__DATASET CONTENT__

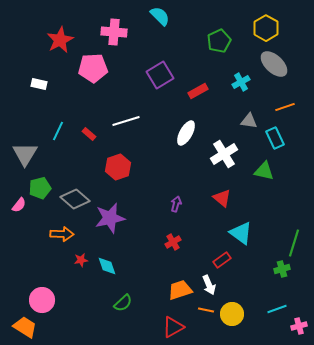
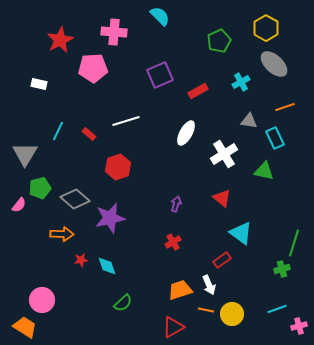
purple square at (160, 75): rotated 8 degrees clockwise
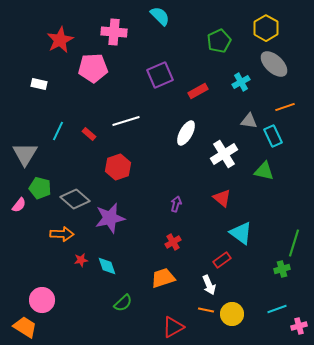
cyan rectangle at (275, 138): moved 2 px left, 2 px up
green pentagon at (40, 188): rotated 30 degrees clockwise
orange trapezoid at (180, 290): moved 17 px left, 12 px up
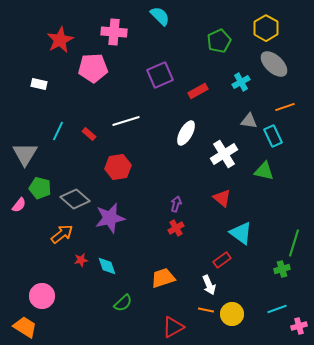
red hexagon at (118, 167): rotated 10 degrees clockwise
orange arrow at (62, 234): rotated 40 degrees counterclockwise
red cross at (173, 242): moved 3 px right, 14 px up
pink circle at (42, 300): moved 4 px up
---
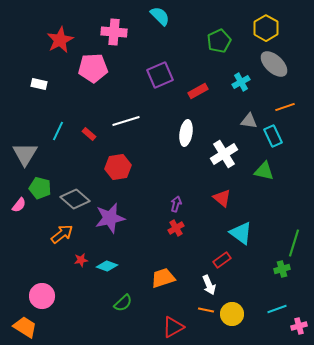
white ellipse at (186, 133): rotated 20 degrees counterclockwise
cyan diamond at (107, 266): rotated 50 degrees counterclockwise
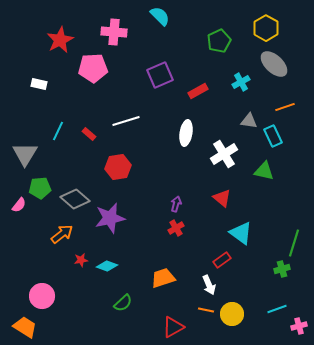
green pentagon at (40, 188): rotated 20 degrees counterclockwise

__EXERCISE DESCRIPTION__
Transcribe the entries from the line containing "red hexagon at" through the line containing "pink circle at (42, 300): moved 4 px up", keeping every character the same.

__SOLUTION FOR THIS TASK__
red hexagon at (118, 167): rotated 10 degrees clockwise
orange arrow at (62, 234): rotated 40 degrees counterclockwise
red cross at (173, 242): moved 3 px right, 14 px up
pink circle at (42, 300): moved 4 px up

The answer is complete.